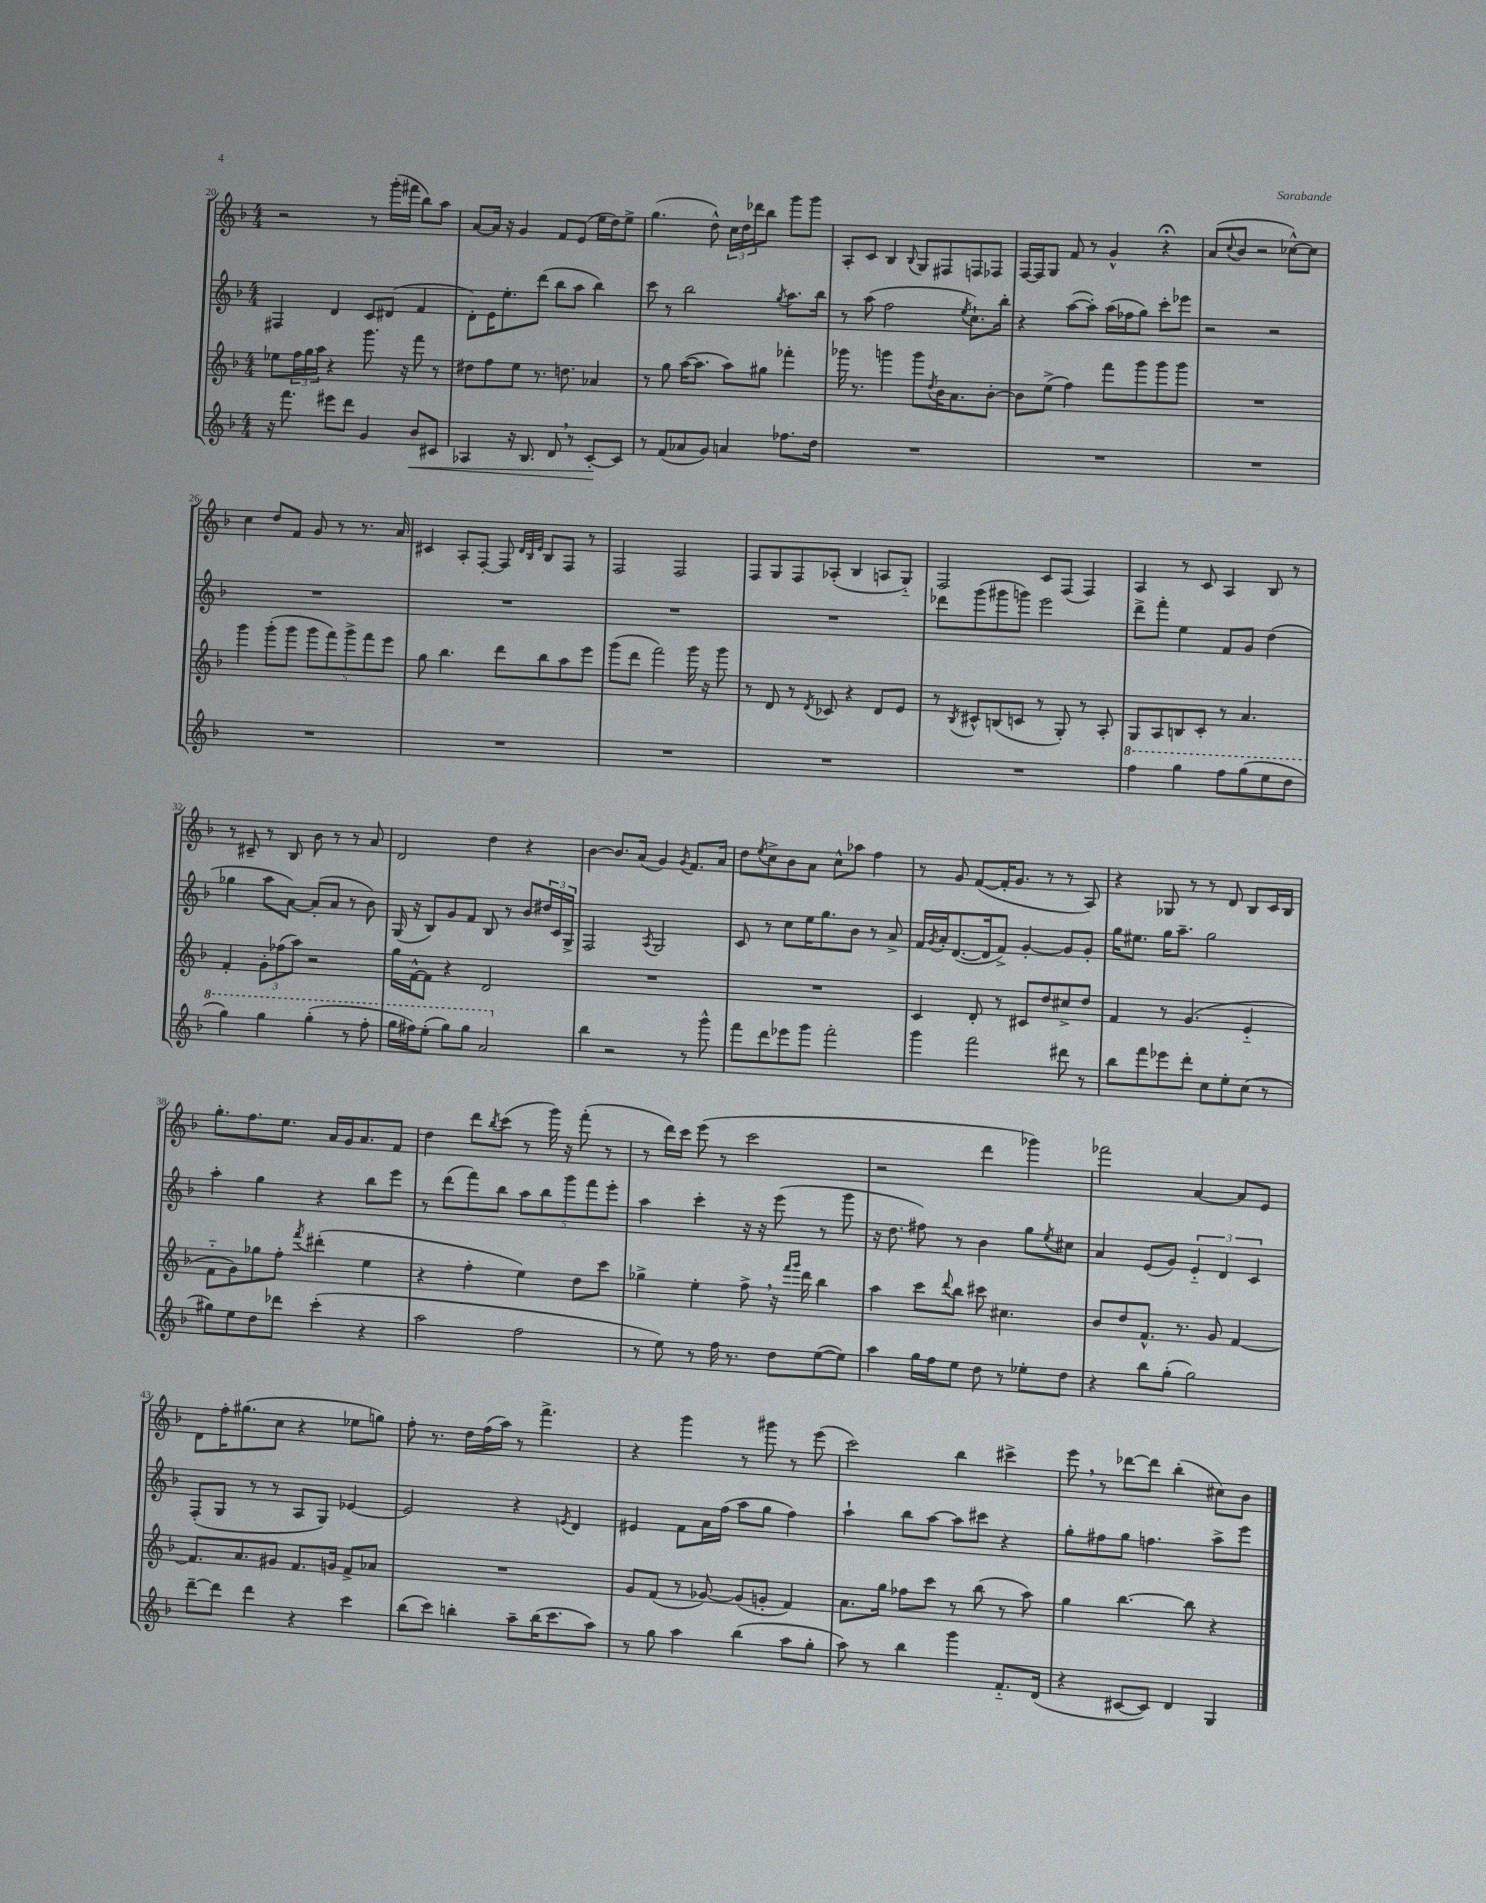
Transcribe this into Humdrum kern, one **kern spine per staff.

**kern	**kern	**kern	**kern
*staff4	*staff3	*staff2	*staff1
*clefG2	*clefG2	*clefG2	*clefG2
*k[b-]	*k[b-]	*k[b-]	*k[b-]
*M4/4	*M4/4	*M4/4	*M4/4
16r	8ee-\L	4F#/	2r
8.fff\	.	.	.
.	24ff\L	.	.
.	24gg\	.	.
.	24aa\JJ	.	.
8eee#\L	4r	4d/	.
8ddd\J	.	.	.
4g/	8.ggg\	8c/L	8r
.	.	(8d#/J	(16ggg'\LL
.	16r	.	16fff#\JJ
8b-/L	8fff\	4f/	8bb-\L)
8c#/J	8r	.	8aa\J
=	=	=	=
4A-/	8dd#\L	8d'\L)	[8a/L
.	8ff\	16e\K	16a/]Jk
.	.	8.ee'\	16r
16r	8ee\J	.	4g/
8.B-/	.	.	.
.	8.r	(8ddd\J	.
8d/	.	8bb-\L	8f/L
.	8.dd\	.	.
8r	.	8aa\J	(8e/J
[8c'/L	4a-/	4bb-\)	16ee\LL
.	.	.	16dd\J)
8c/]J	.	.	8ee^\J
=	=	=	=
8r	8r	8ccc\	(4.gg\
(8f/L	8gg\	8r	.
8a-/	([16aa\LK	2bb-\	.
.	8.aa\]J	.	.
8g/J)	.	.	8dd^^\)
4a/	8aa\L)	.	24cc\LL
.	.	.	24dd\
.	.	.	24ddd-\J
.	8gg#\J	.	8bb-\J
.	.	8qgg/	.
8.ff-\L	4fff-'\	8.aa\L	8ggg\L
.	.	.	8ggg\J
16dd\Jk	.	16bb-\Jk	.
=	=	=	=
1r	16ggg-\	8r	8A'/L
.	8.r	.	.
.	.	(8aa\	8c/J
.	4ggg\	2ff\	4B-/
.	.	.	8qqB-/
.	8ggg\L	.	8G/L
.	8qdd/	.	.
.	16b-\K	.	8F#/
.	8.a\	.	.
.	.	8qee/	.
.	.	8.cc`\L)	8F/
.	[8b-'\J	.	8F-/J
.	.	16bb-'\Jk	.
=	=	=	=
1r	8b-\]L	4r	[16F/LL
.	.	.	16F/]J
.	(8ee^\J	.	8G/J
.	4ff\)	([8aa\L	8f/
.	.	8aa'\]J)	8r
.	8fff\L	(16aa\LL	4g^^/
.	.	16ff-\J	.
.	8ggg\	8gg\J)	.
.	8ggg\	8ccc'\L	4r;
.	8ggg\J	8eee-\J	.
=	=	=	=
1r	1r	2r	(8a/L
.	.	.	8qqcc/
.	.	.	8b-/J
.	.	.	2r
.	.	2r	.
.	.	.	[8cc-^^\L)
.	.	.	8cc-\]J
=	=	=	=
1r	4ggg\	1r	4cc\
.	(8ggg'\L	.	8dd/L
.	8ggg\J	.	8f/J
.	10ggg\L	.	8g/
.	10fff\)	.	.
.	.	.	8r
.	10ggg^\	.	.
.	.	.	8.r
.	10fff\	.	.
.	10eee\J	.	.
.	.	.	16a/
=	=	=	=
1r	8gg\	1r	4c#/
.	4.bb-\	.	.
.	.	.	8A'/L
.	.	.	[8F'/J
.	8ddd\L	.	8F/]
.	.	.	32qqd/LLL
.	.	.	32qqB-/
.	.	.	32qqe/JJJ
.	8bb-\	.	8B-/L
.	8aa\	.	8F/J
.	8eee\J	.	8r
=	=	=	=
1r	(8ggg\L	1r	2F/
.	8ddd\J	.	.
.	2fff\)	.	.
.	.	.	2F/
.	16ggg\	.	.
.	16r	.	.
.	8ggg\	.	.
=	=	=	=
1r	8r	1r	8F/L
.	8d/	.	8G/
.	8r	.	8F/
.	8qd/	.	.
.	8c-/	.	(8A-'/J
.	4r	.	4B-/
.	8d/L	.	8A/L
.	8e/J	.	8G'~/J)
=	=	=	=
1r	8r	8ddd-\L	2F/
.	8qB-/	.	.
.	8c#^^/L	(8ggg\	.
.	(8B/	8ggg#\	.
.	8c/J	8ggg\J)	.
.	8r	2eee\	8c/L
.	8G'/)	.	(8F/J
.	8r	.	4F/)
.	8A'/	.	.
=	=	=	=
4fff\	8G/L	8ddd^\L	4A/
.	8A/	8fff'\J	.
4ggg\	8B/	4ee\	8r
.	8c'/J	.	8c/
8fff\L	8r	8f/L	4A/
(8ggg\	4.a/	8g/J	.
8eee\	.	(4dd\	8B-/
8ddd\J	.	.	8r
=	=	=	=
4ggg\)	4f'/	4gg-\	8r
.	.	.	8c#~/
4ggg\	12g'\L	8aa\L	8r
.	(12ff-\	.	.
.	.	[8a\J)	8B-/
.	12aa\J)	.	.
(4ggg'\	2r	(8a'/]L	8b-\
.	.	8a/J	8r
8r	.	8r	8r
8fff'\	.	8b-\)	8a/
=	=	=	=
16ggg\LL	16gg\LL	(16G/	2d/
16fff#\J)	[16f^^\J	16r	.
(8eee'\J	8f\]J	8B-/L)	.
8ggg\L)	4r	8g/	.
8ggg\J	.	8f/J	.
2aa/	2d/	8B-/	4dd\
.	.	8r	.
.	.	8b-/L	4r
.	.	24dd#/L	.
.	.	24c/	.
.	.	24G^/JJ	.
=	=	=	=
4bb-\	1r	2F/	[4b-\
2r	.	.	8.b-/]L
.	.	.	(16a/Jk
.	.	8qA/	.
.	.	2G/	4g/)
.	.	.	8qg/
8r	.	.	8.f/L
8ggg^^\	.	.	.
.	.	.	16a/Jk
=	=	=	=
8fff\L	1r	8c/	8dd\L
.	.	.	8qee/
8ddd\	.	8r	8cc^\
8eee-\	.	8cc\L	8b-\
8ggg\J	.	16ee\K	8a\J
.	.	8.gg\	.
2fff'\	.	.	8cc^^\L
.	.	8b-\J	8aa-\J
.	.	8r	4ff\
.	.	8a^/	.
=	=	=	=
4ggg\	4c/	16f/LL	8r
.	.	8qg/	.
.	.	16a'/J	.
.	.	([8.d/	8g/
2fff\	8d'/	.	([8f/L
.	.	16d/]k	.
.	8r	8f^/J)	16f'/]K
.	.	.	8.g/J
.	8c#/L	[4g'/	.
.	8dd/	.	8r
8ddd#\	8cc#^/	8g/]L	8r
8r	8dd/J	8g'/J	8A/)
=	=	=	=
8bb-\L	4f/	16gg\LK	4r
.	.	8.ee#\J	.
8fff\	.	.	.
8eee-\	8r	16gg\LK	8G-/
.	.	8.aa~\J	.
8ddd'\J	(4.g/	.	8r
8cc\L	.	2gg\	8r
8ee'\	.	.	8d/
(8cc\J	4e'~/	.	8B-/L
8r	.	.	16c/L
.	.	.	16B-/JJ
=	=	=	=
8gg#\L)	8f'~\L	4aa'\	8.gg'\L
8ee\	8g\)	.	.
.	.	.	8.ff\
8dd\	8gg-\	4gg\	.
8ddd-\J	8ff'\J	.	8.ee\J
.	8qfff/	.	.
(4ccc'\	(4ddd#'\	4r	.
.	.	.	16a/LL
.	.	.	16g/J
.	.	.	8.a/
4r	4ee\	8bb-\L	.
.	.	8eee\J	8f/J
=	=	=	=
2aa\	4r	8r	4dd\
.	.	(8ddd\L	.
.	4ff'\	8fff\)	8ddd\L
.	.	.	8qbb-/
.	.	8bb-\J	(8ccc\J
2ff\	4ee\)	10aa\L	8r
.	.	10bb-\	.
.	.	.	16ggg\)
.	.	.	16r
.	.	10ggg\	.
.	8dd\L	.	(8fff'\
.	.	10fff\	.
.	8ccc\J	.	8r
.	.	10eee'\J	.
=	=	=	=
8r	4gg-^\	4aa\	8r
8ee\)	.	.	16ddd\LL)
.	.	.	16ccc\JJ
8r	4ee'\	4ccc'\	(8eee\
16ff\	.	.	8r
8.r	.	.	.
.	8ff^\	16r	2ccc\
.	.	16r	.
8dd\L	16r	(8eee\	.
.	16qqfff/LL	.	.
.	16qqggg/JJ	.	.
.	16ddd\	.	.
([8ee\	4bb-\	8r	.
8ee\]J)	.	8ggg\	.
=	=	=	=
4aa\	4aa\	16r	2r
.	.	8.dd\	.
16gg\LL	8ccc\L	8ff#\)	.
16ff\J	.	.	.
.	8qqddd/	.	.
8ee\J	8bb-\J	8r	.
8dd\	8ccc#\	4b-\	4ddd\
8r	4.cc#\	.	.
8ee-'\L	.	8gg\L	4ggg-\)
.	.	8qee/	.
8dd\J	.	8cc#\J	.
=	=	=	=
4r	8b-/L	4a/	2fff-\
.	8dd/	.	.
8bb-\L	8.f^^/J	(8e/L	.
(8gg'\J	.	8g/J)	.
.	8.r	.	.
2gg\)	.	6e'~/	[4a/
.	8g/	.	.
.	.	6d/	.
.	[4f/	.	8a/]L
.	.	6c/	.
.	.	.	8e/J
=	=	=	=
[8ddd~\L	8.f/]L	(8F'/L	8d\L
8ddd\]J	.	8G/J	16ff'\K
.	8.a/	.	(8.gg#\
4ddd\	.	8r	.
.	8g#/J	8r	8cc\J
4r	8.f/L	8A/L	4r
.	.	8G/J)	.
.	16g/Jk	.	.
4ccc\	8f^/L	[4e-/	8ee-\L
.	8a-/J	.	8gg\J)
=	=	=	=
(8bb-\L	1r	2e-/]	8ff'\
8ccc\J)	.	.	8.r
4bb'\	.	.	.
.	.	.	16dd\LL
.	.	.	(16ff\
.	.	.	16aa\JJ)
8aa~\L	.	4r	8r
(16bb\K	.	.	4.fff^\
8.ccc\	.	.	.
.	.	8qe/	.
.	.	4d/	.
8aa\J)	.	.	.
=	=	=	=
8r	8g/L	4e#/	4r
8gg\	(8f/J	.	.
4aa\	8r	8f\L	4ggg\
.	[8g-/)	16a\L	.
.	.	(16ff\JJ	.
(4bb-\	(8g-/]L	8aa\L	8r
.	8g'/J	8gg\J	8ggg#\
8aa\L	4f/)	4ff\)	8r
8gg'\J	.	.	(8eee\
=	=	=	=
8aa\)	8.a\L	4aa`\	2ccc\)
8r	.	.	.
.	16gg\Jk	.	.
4bb-\	8ff-\L	8bb-\L	.
.	8ccc\J	[8aa\J	.
4ggg\	8r	8aa\]L	4bb-\
.	(8bb-\	8ccc#\J	.
8.f'~/L	8r	4r	4ccc#^\
.	8aa\)	.	.
(16d/Jk	.	.	.
=	=	=	=
4r	4gg\	8gg'\L	8eee\
.	.	8ff#\	8r
[8c#/L	[4.bb-\	8gg\J	[8ddd-\L
8c#/]J)	.	4.ff\	8ddd-\]J
4d/	.	.	(4bb-'\
.	8bb-\]	.	.
4G/	4r	8aa^\L	8cc#\L)
.	.	8eee\J	8b-\J
==	==	==	==
*-	*-	*-	*-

■ ■ ■ ■ ■

--- TASK GOAL ---
Pull out each line in the items above that contains the string "kern".

--- TASK RESPONSE ---
Transcribe this into Humdrum kern, one **kern spine per staff.
**kern	**kern	**kern	**kern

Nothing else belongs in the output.